## Activity
Find the line containing "R7: 1k (+12V, OSC) -> 7.5k (+12V, OSC)" in the entries; transcribe it and all remaining lines through the end, exactly as they appear, but not the pictures.

[Structured diff data]
------------------------------------------------

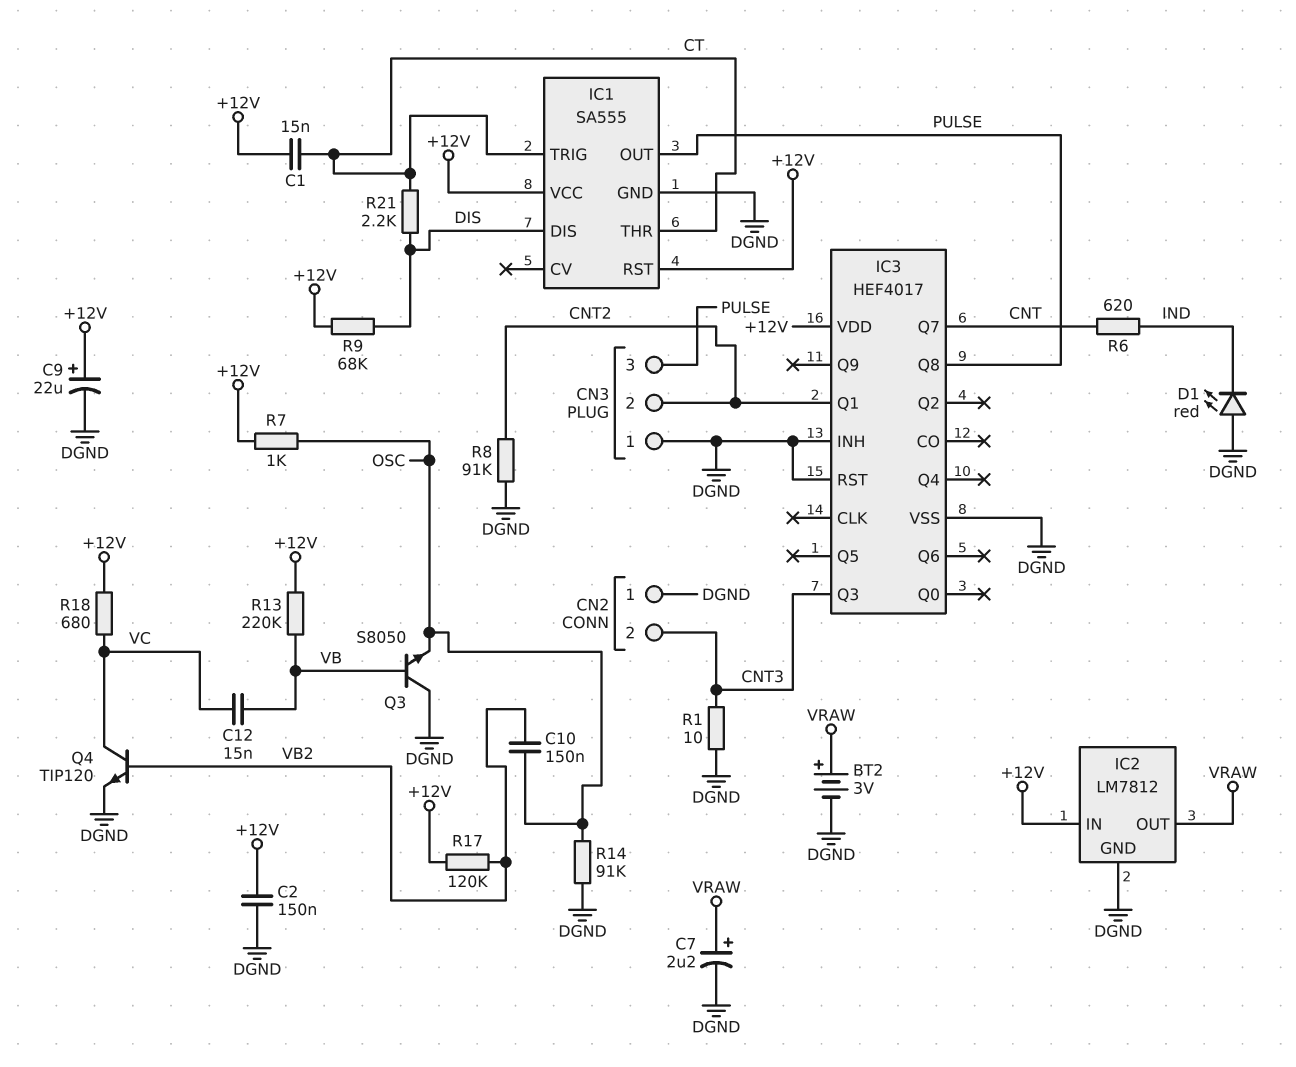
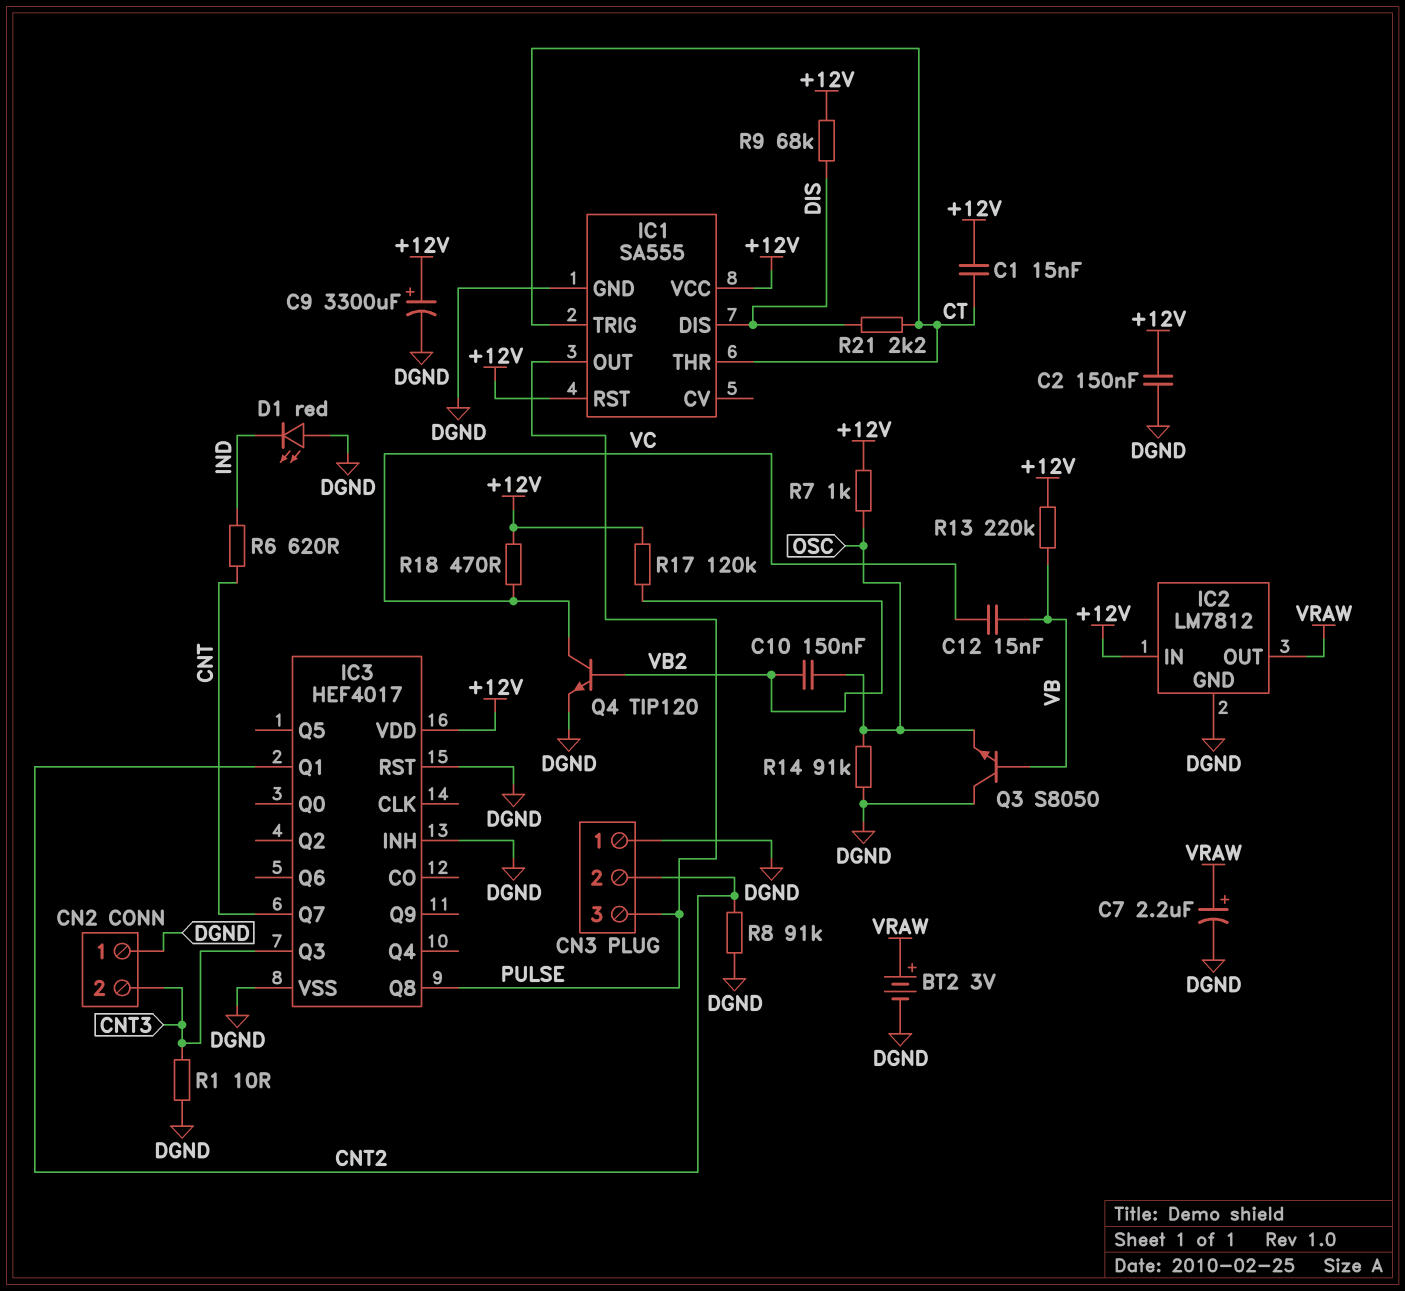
C9: 22uF (plus +12V, minus DGND) -> 3300uF (plus +12V, minus DGND)
R18: 680 (+12V, VC) -> 470 (+12V, VC)

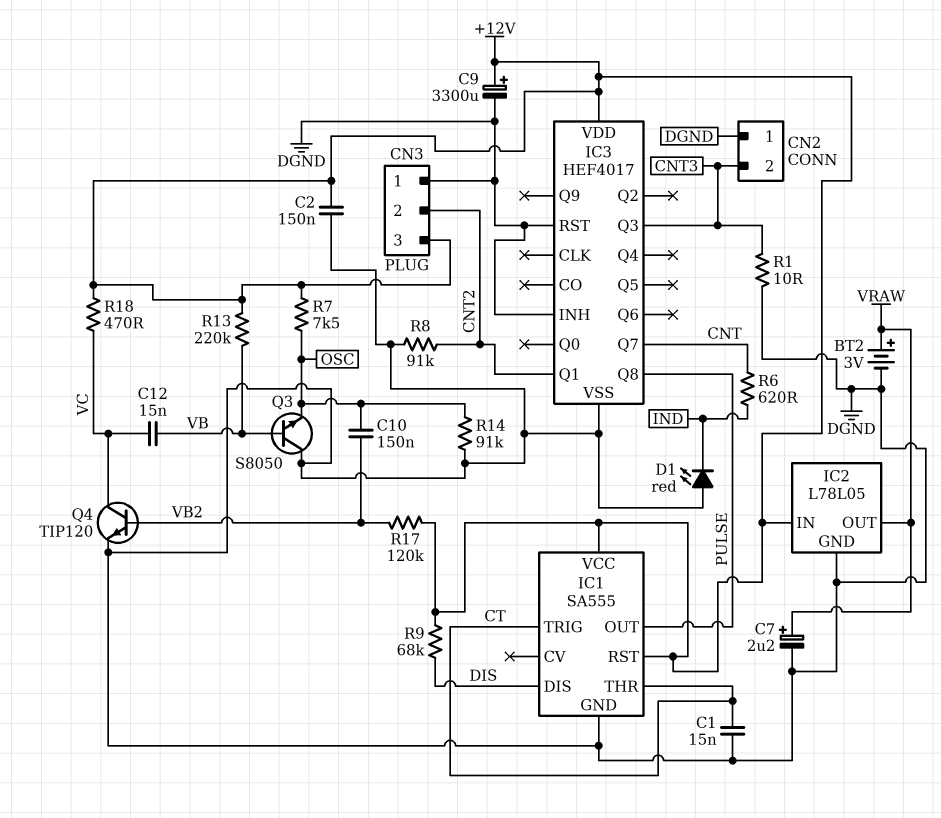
C1: 15nF (+12V, CT) -> 15nF (CT, DGND)
CN3 pin 3: PULSE -> +12V
IC2: LM7812 -> L78L05
R7: 1k (+12V, OSC) -> 7.5k (+12V, OSC)
R21: 2.2k (CT, DIS) -> none

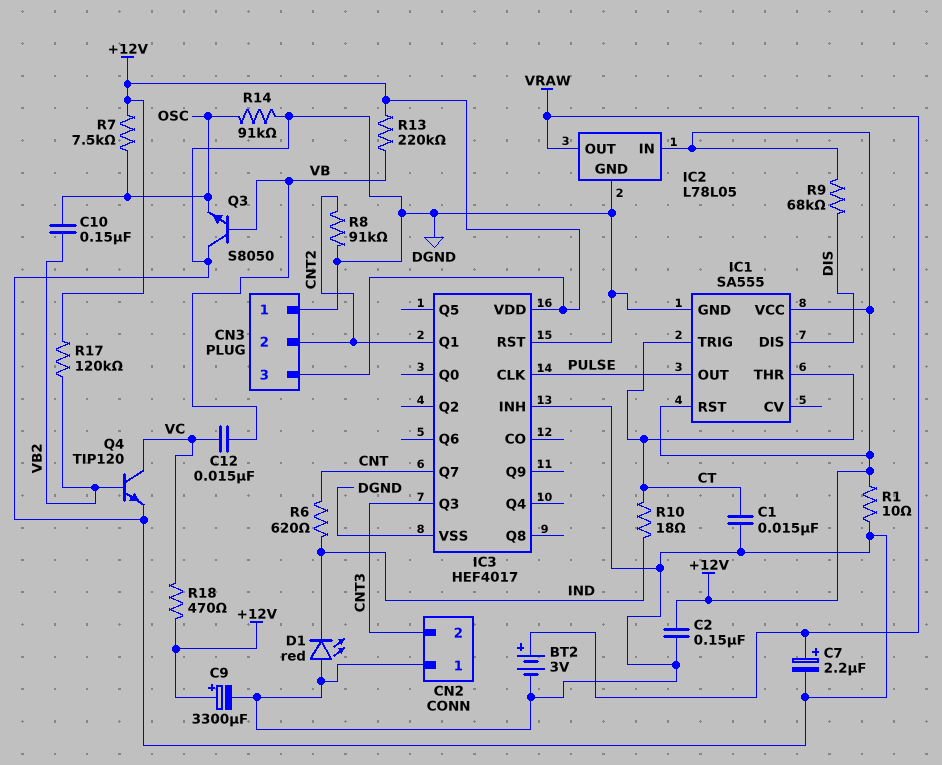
IC3 pin CLK: none -> PULSE
IC3 pin Q8: PULSE -> none
R1: 10 (CNT3, DGND) -> 10 (+12V, DGND)
R10: none -> 18 (CT, IND)

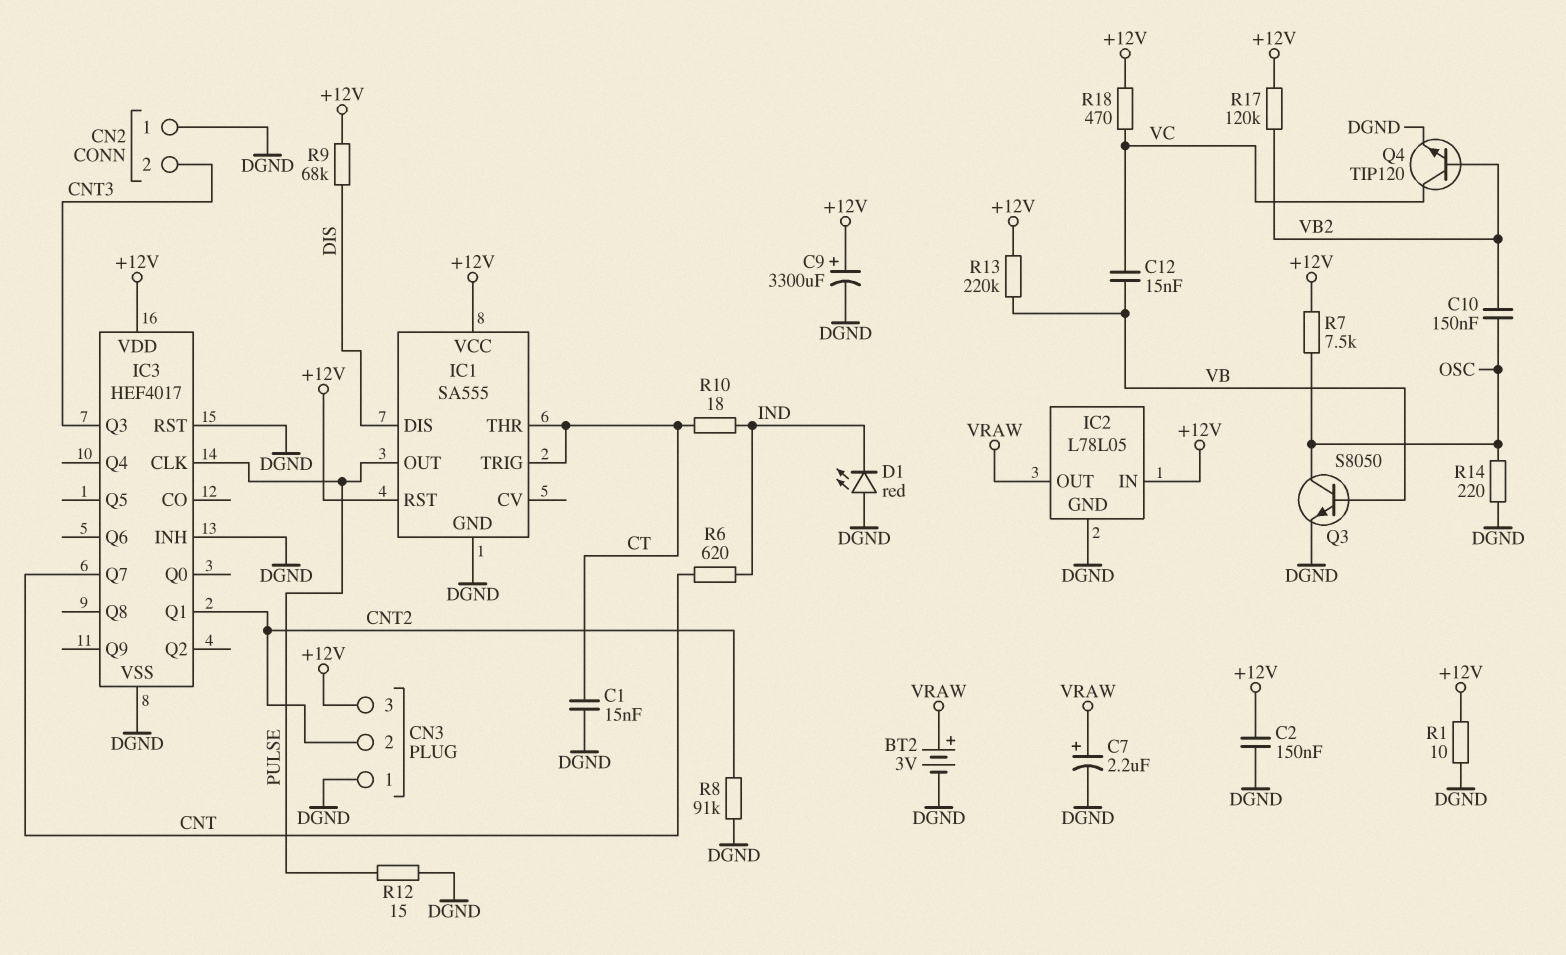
Q3: NPN S8050 (B VB, C DGND, E OSC) -> NPN S8050 (B VB, C OSC, E DGND)
R12: none -> 15 (DGND, PULSE)
R14: 91k (DGND, OSC) -> 220 (DGND, OSC)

------------------------------------------------

## Exercise answer
R7: 1k (+12V, OSC) -> 7.5k (+12V, OSC)
R21: 2.2k (CT, DIS) -> none

IC3 pin CLK: none -> PULSE
IC3 pin Q8: PULSE -> none
R1: 10 (CNT3, DGND) -> 10 (+12V, DGND)
R10: none -> 18 (CT, IND)

Q3: NPN S8050 (B VB, C DGND, E OSC) -> NPN S8050 (B VB, C OSC, E DGND)
R12: none -> 15 (DGND, PULSE)
R14: 91k (DGND, OSC) -> 220 (DGND, OSC)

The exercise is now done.